### Provided data
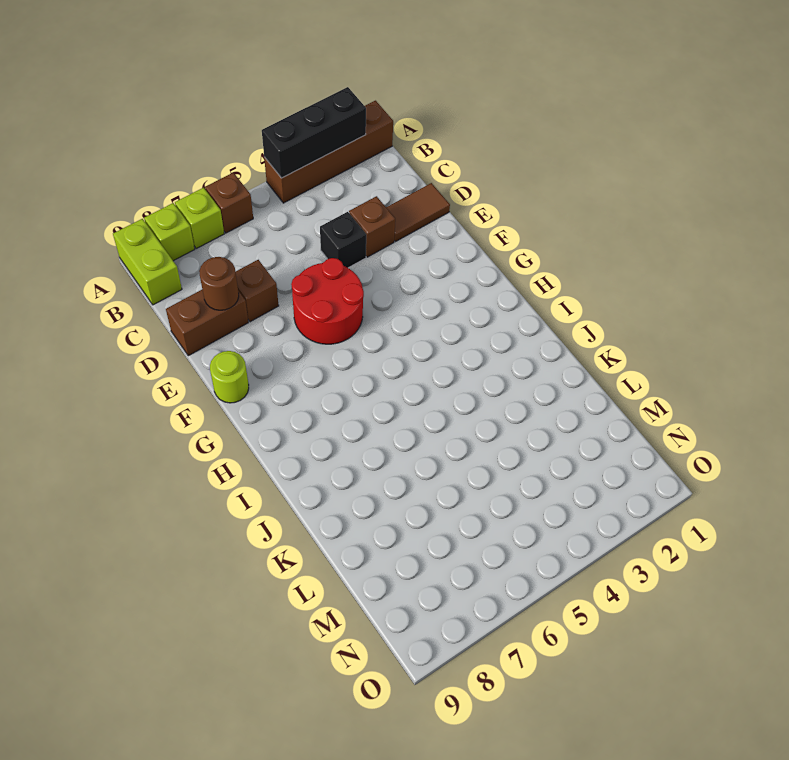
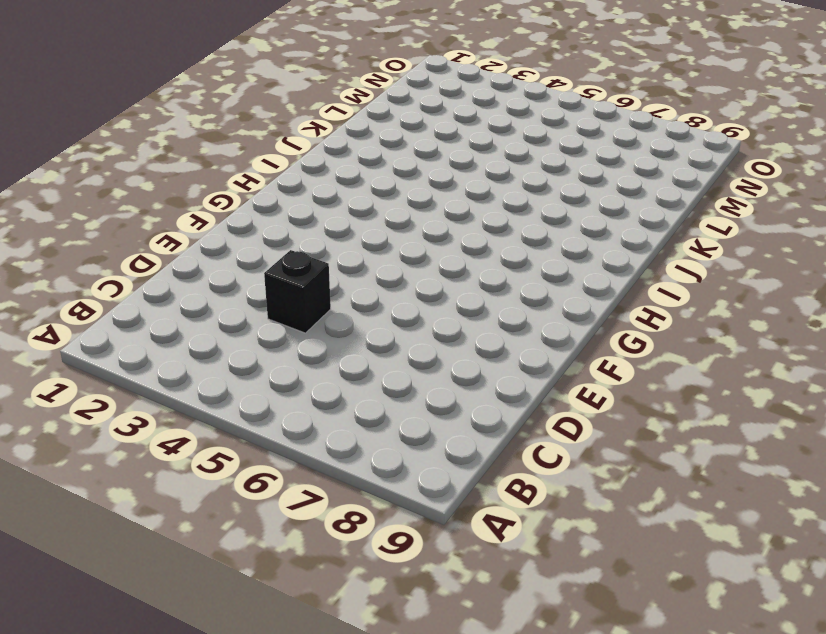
none -> brown brick A1:A4 level 1
none -> brown brick A6 level 1
none -> lime brick A7 level 1

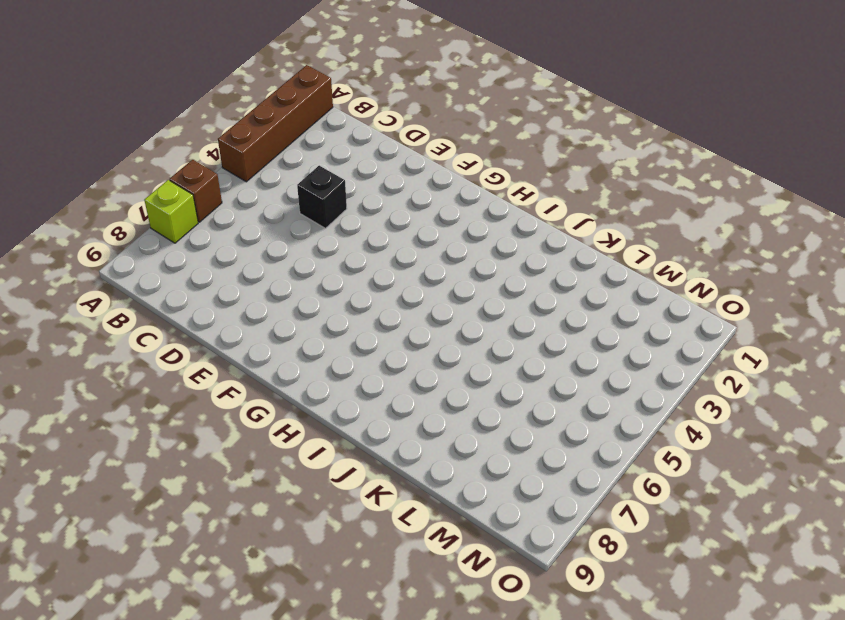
none -> lime brick A8 level 1
none -> lime brick A9:B9 level 1
none -> brown tile D1:D2 level 1

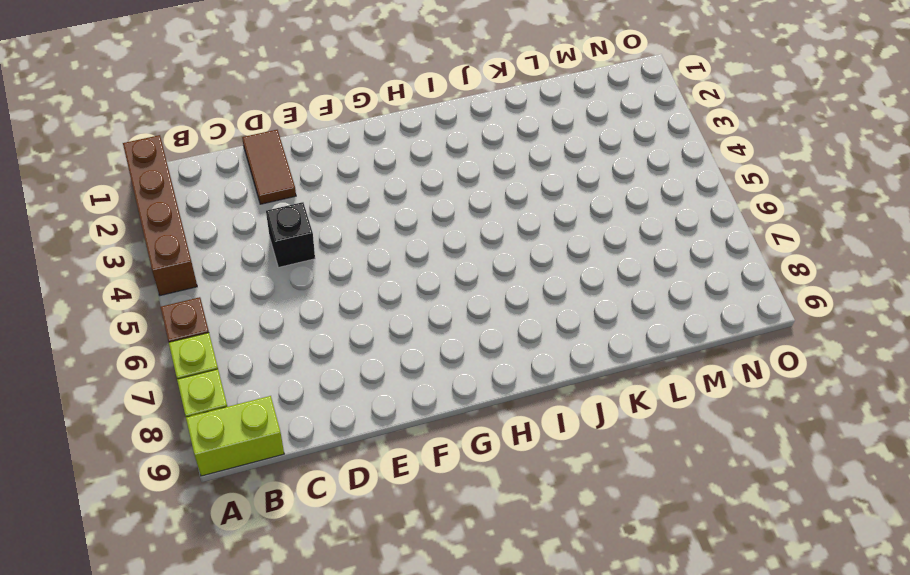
none -> brown brick D3 level 1
none -> brown brick D7 level 1
none -> brown brick D8:D9 level 1

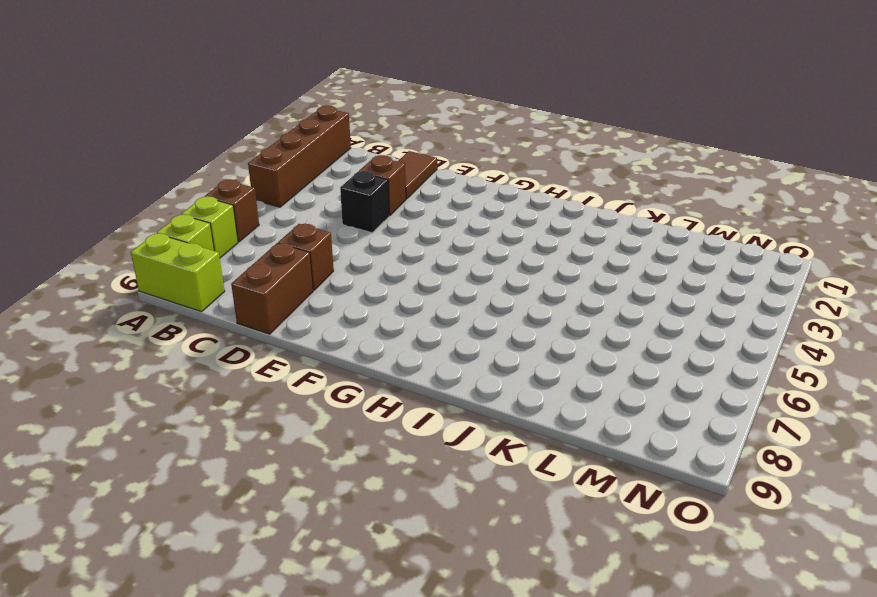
none -> red round brick E5:F6 level 1
none -> lime round brick F9 level 1
none -> black brick A2:A4 level 2

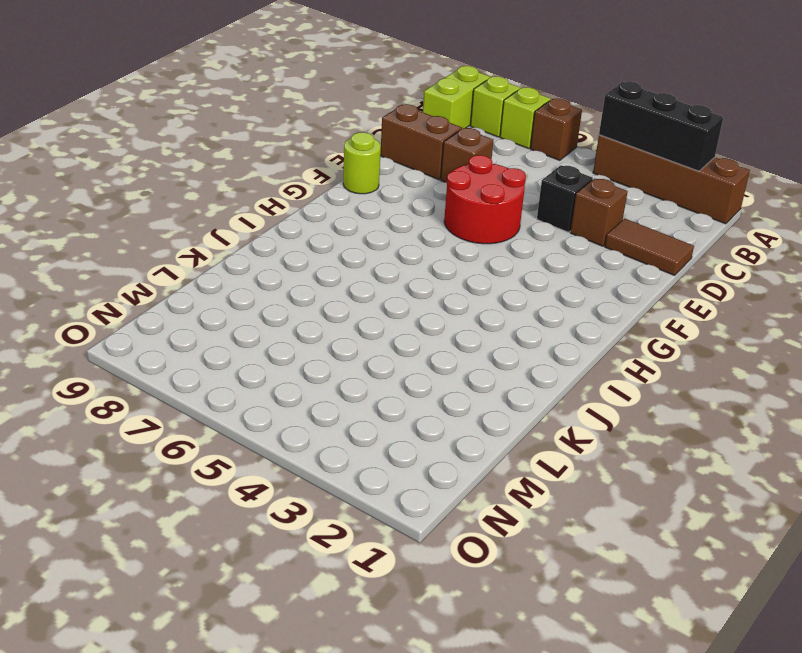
none -> brown round brick D8 level 2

### What you should do
For this exercise, repeat word for word only the lines from the one containing "none -> brown brick A6 level 1" through the end of the data, including both. Pictures do not go in the copy.

### Result
none -> brown brick A6 level 1
none -> lime brick A7 level 1

none -> lime brick A8 level 1
none -> lime brick A9:B9 level 1
none -> brown tile D1:D2 level 1

none -> brown brick D3 level 1
none -> brown brick D7 level 1
none -> brown brick D8:D9 level 1

none -> red round brick E5:F6 level 1
none -> lime round brick F9 level 1
none -> black brick A2:A4 level 2

none -> brown round brick D8 level 2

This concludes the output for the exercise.